# TASK STATEMENT
Transcribe every line from the one containing "none -> cyan brick D3:E3 level 1" to the end of the listing, exactly as written, and leave out the pictures.
[PROVIDED RECORDS — start]
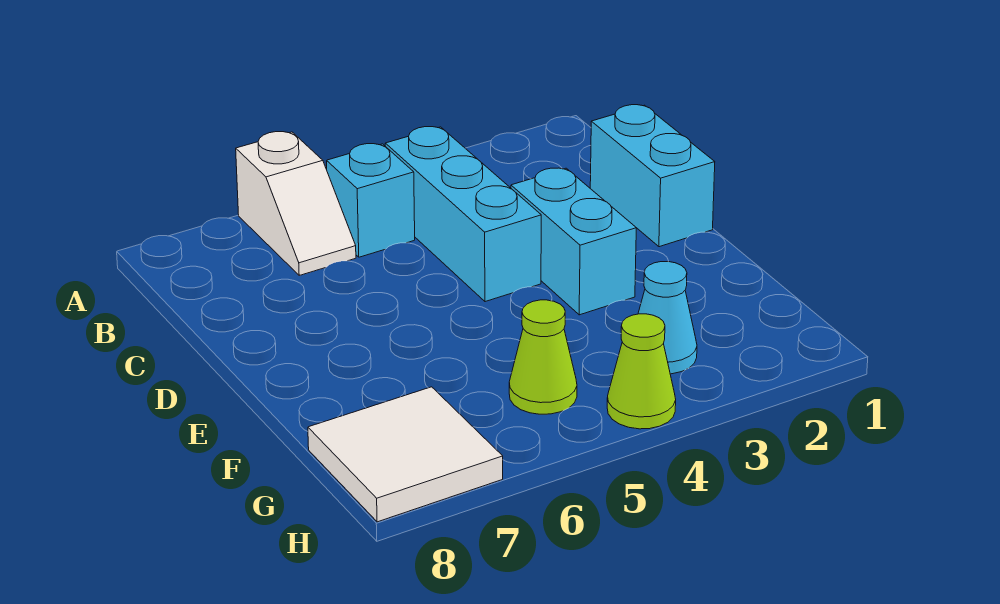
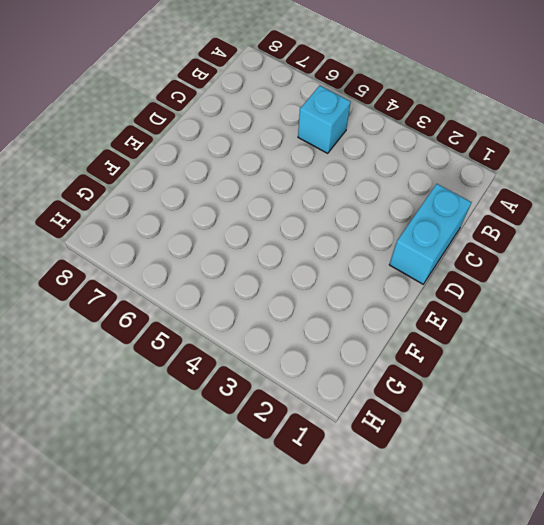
none -> white slope A6:B6 level 1 top A
none -> cyan brick B4:D4 level 1

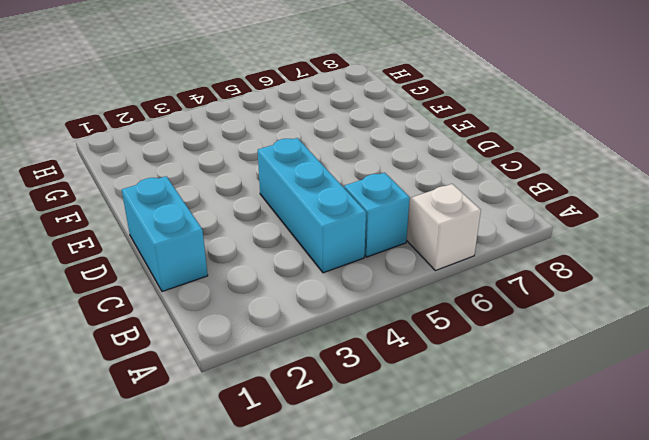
none -> cyan brick D3:E3 level 1
none -> cyan cone G3 level 1

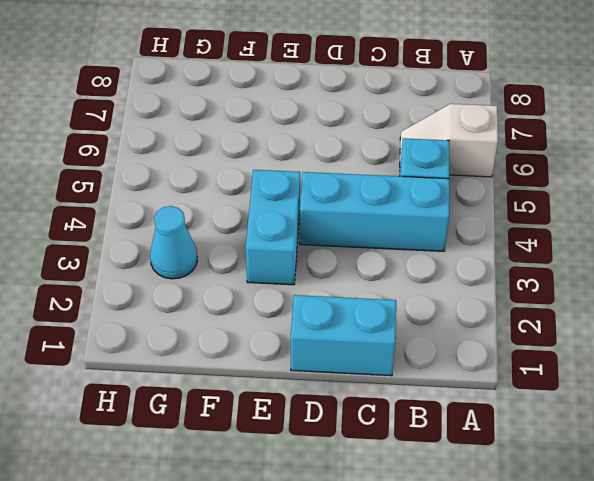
cyan brick E3:E4 level 1 -> cyan brick D3:E3 level 1
none -> lime cone G5 level 1
none -> white tile G7:H8 level 1

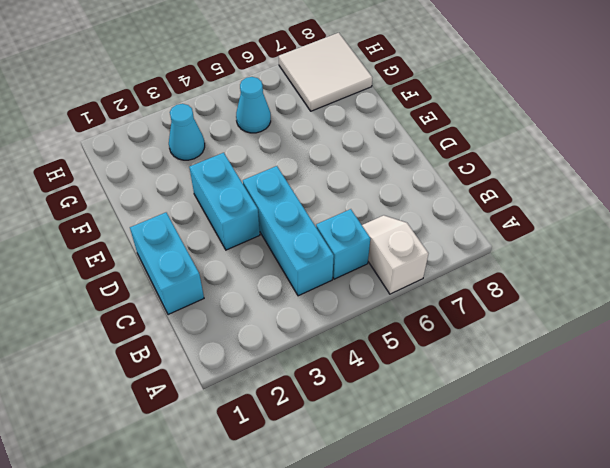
cyan cone G5 level 1 -> lime cone G5 level 1
none -> lime cone H4 level 1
[PROVIDED RECORDS — finish]
# RESULT BELOW
none -> cyan brick D3:E3 level 1
none -> cyan cone G3 level 1

cyan brick E3:E4 level 1 -> cyan brick D3:E3 level 1
none -> lime cone G5 level 1
none -> white tile G7:H8 level 1

cyan cone G5 level 1 -> lime cone G5 level 1
none -> lime cone H4 level 1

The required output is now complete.